Count lines with "tile" below; give only the number.

[[ PROVIDED DATA, beginning ]]

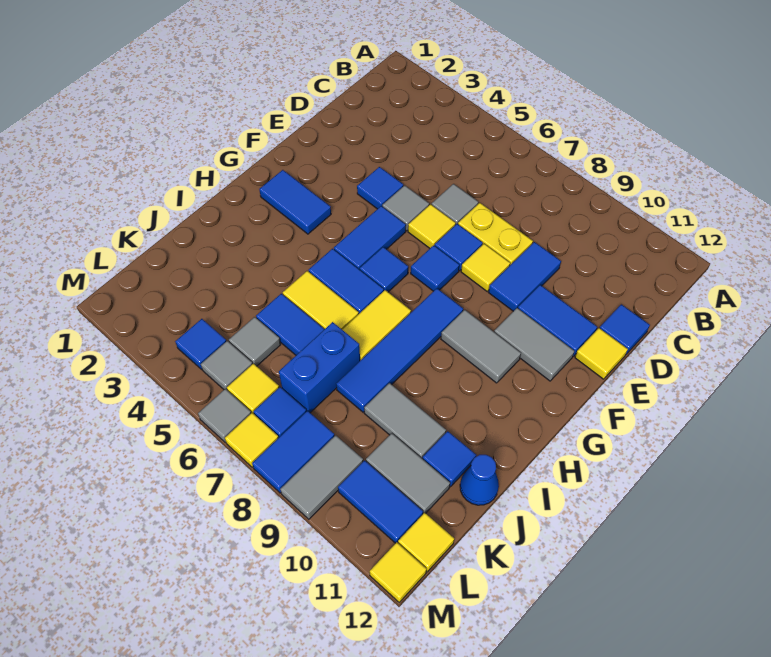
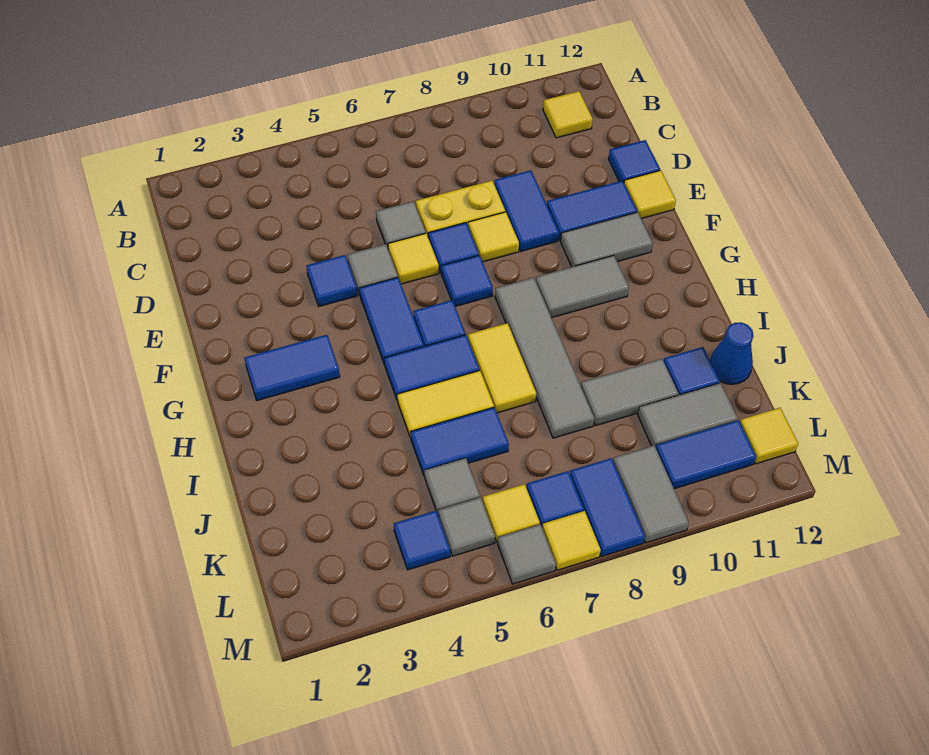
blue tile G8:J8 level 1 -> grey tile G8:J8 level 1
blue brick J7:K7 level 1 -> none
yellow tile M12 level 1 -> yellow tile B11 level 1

[[ PROVIDED DATA, end ]]

**RESULT**
2